(Assignment): I'd ask you to write out the lines below exactly, with no images.

::: Information shown :::

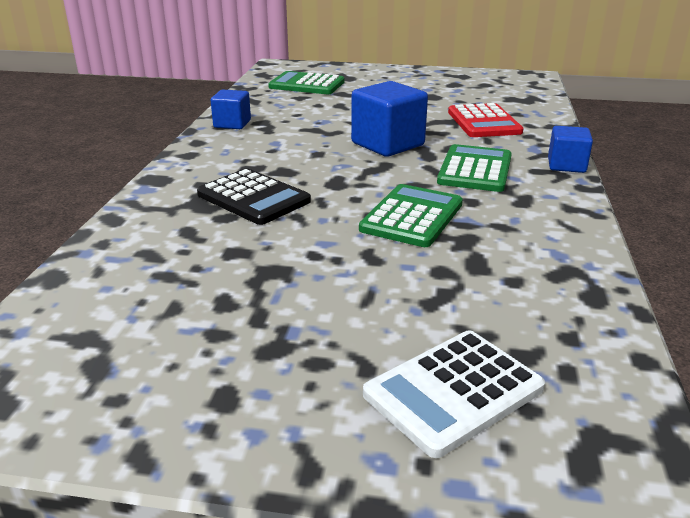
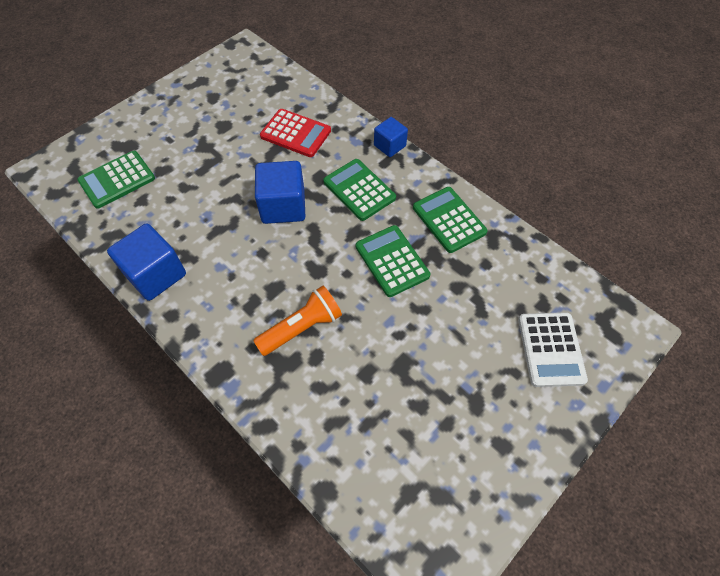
camera: 55 degrees left, 30 degrees up
(232, 124) = (156, 274): blue cube -> blue cube, size x1.66
(253, 198) = (301, 327): black calculator -> orange flashlight
(534, 232) = (449, 220): none -> green calculator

:::

(Solution to this task):
camera: 55 degrees left, 30 degrees up
(232, 124) = (156, 274): blue cube -> blue cube, size x1.66
(253, 198) = (301, 327): black calculator -> orange flashlight
(534, 232) = (449, 220): none -> green calculator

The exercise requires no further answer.